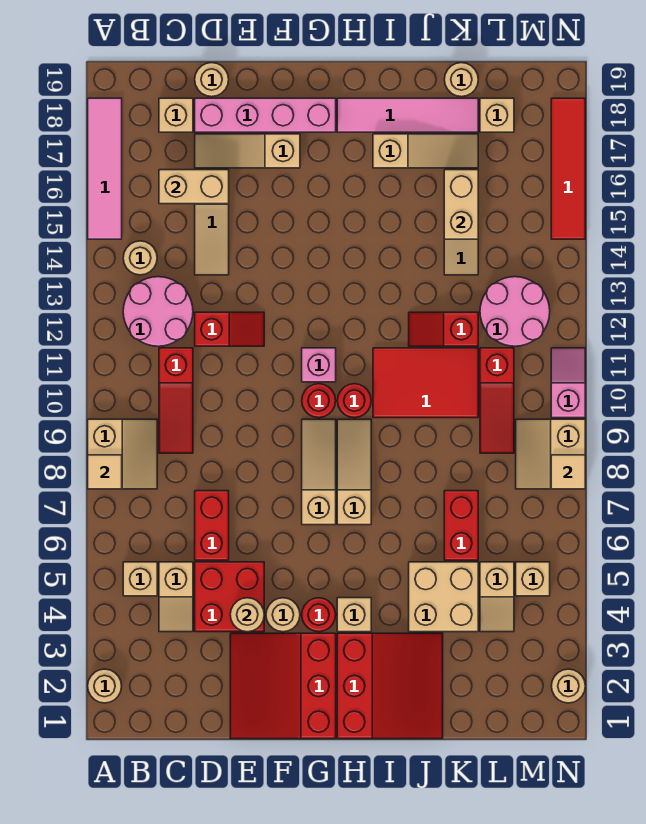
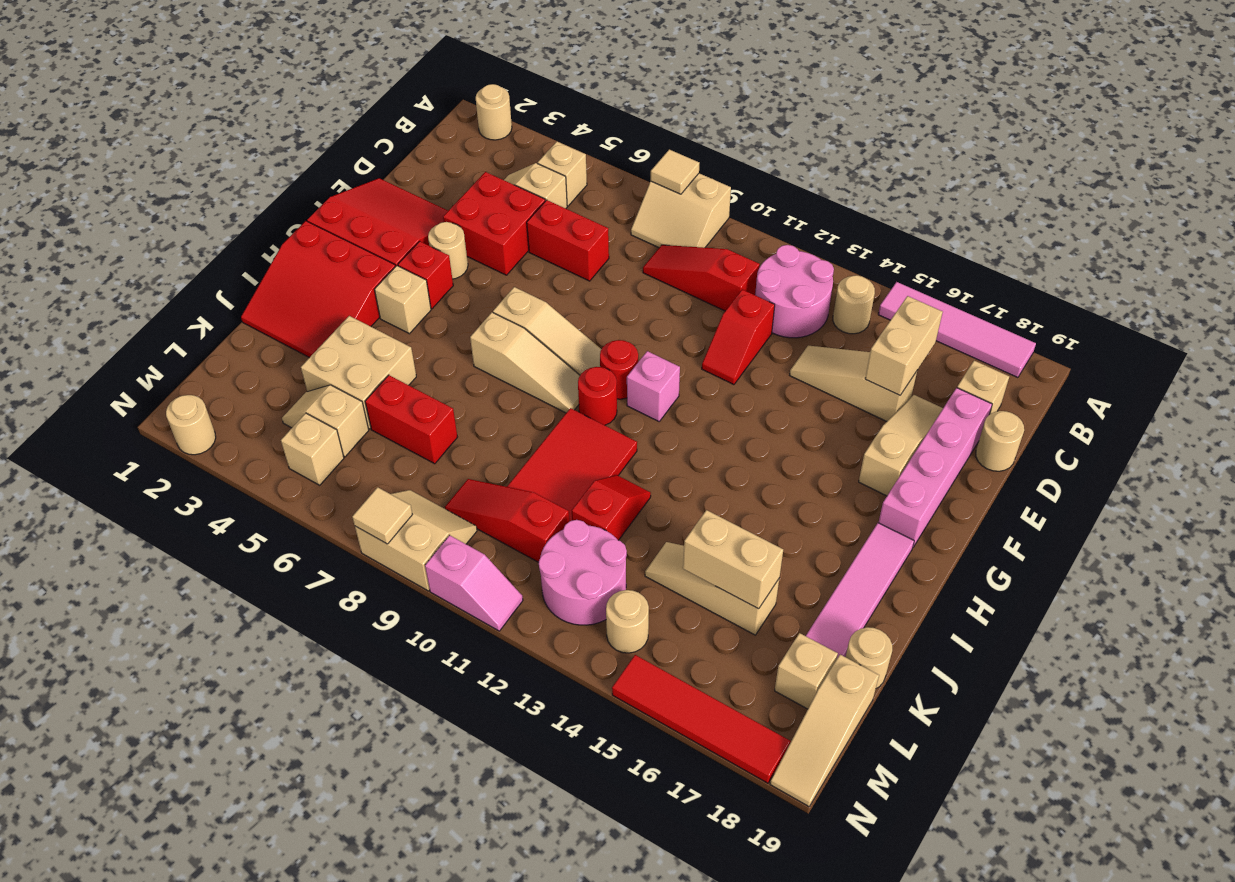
tan round brick E4 level 2 -> tan round brick M14 level 1
red round brick G4 level 1 -> red brick G4 level 1
tan slope I17:K17 level 1 top I -> tan slope L19:N19 level 1 top L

**Task brief:**
The whole listing, pictures excluded, should be output exactly.

**Exercise response:**
tan round brick E4 level 2 -> tan round brick M14 level 1
red round brick G4 level 1 -> red brick G4 level 1
tan slope I17:K17 level 1 top I -> tan slope L19:N19 level 1 top L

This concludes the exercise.